> [Work request]:
Reproduce, unaltered, the line with "312 344 359" along with every line that follows it in the records, up to the last.

> [Data]:

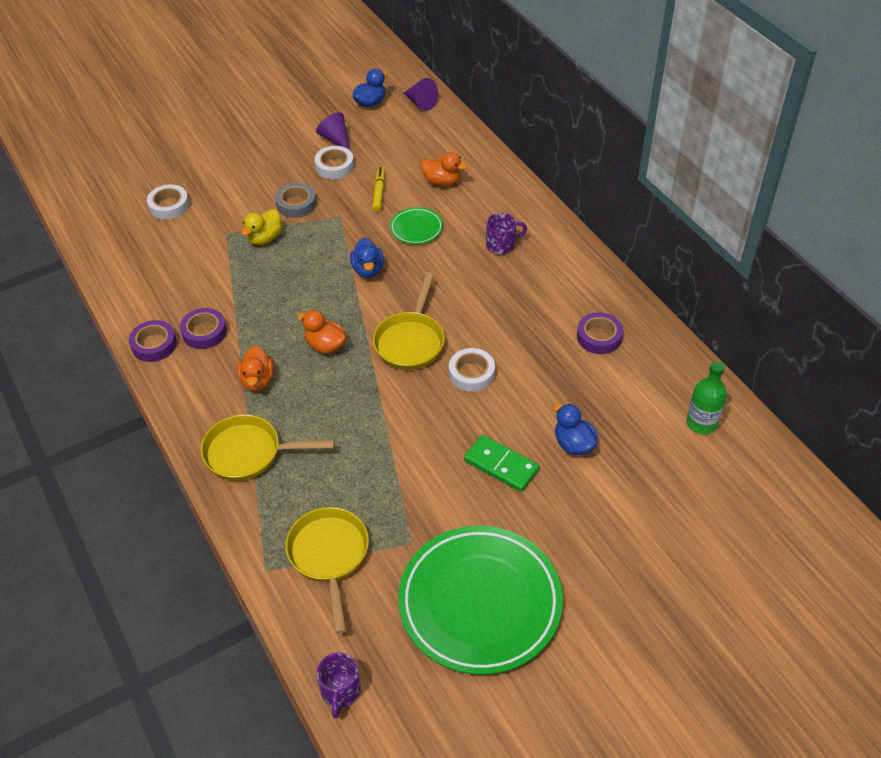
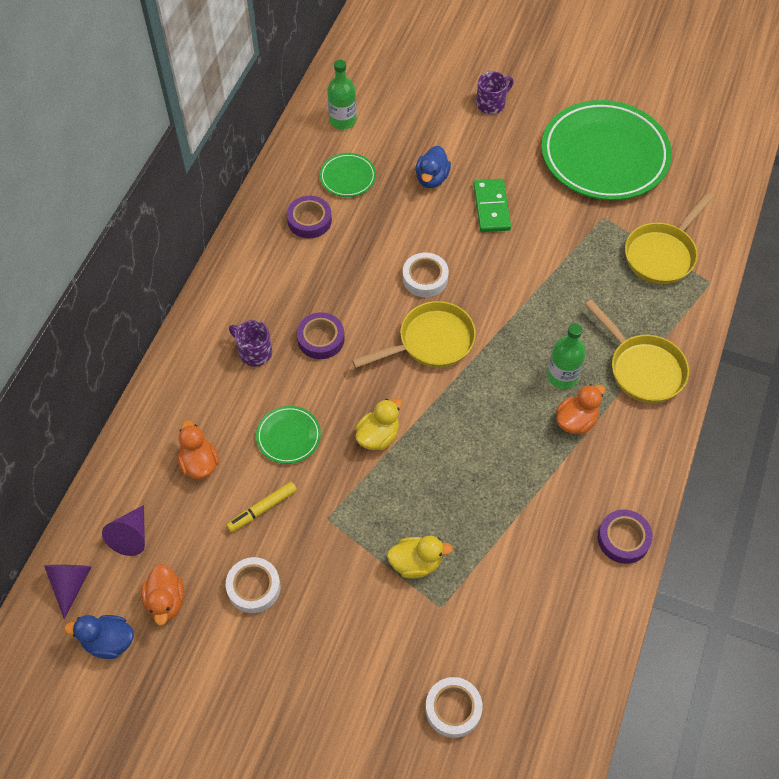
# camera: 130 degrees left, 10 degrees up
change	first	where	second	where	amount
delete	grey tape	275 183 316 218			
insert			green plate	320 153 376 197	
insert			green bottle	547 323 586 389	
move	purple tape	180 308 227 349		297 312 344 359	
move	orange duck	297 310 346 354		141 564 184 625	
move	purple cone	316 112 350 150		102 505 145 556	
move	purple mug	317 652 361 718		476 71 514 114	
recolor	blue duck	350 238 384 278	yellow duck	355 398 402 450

> [Task response]:
move	purple tape	180 308 227 349		297 312 344 359	
move	orange duck	297 310 346 354		141 564 184 625	
move	purple cone	316 112 350 150		102 505 145 556	
move	purple mug	317 652 361 718		476 71 514 114	
recolor	blue duck	350 238 384 278	yellow duck	355 398 402 450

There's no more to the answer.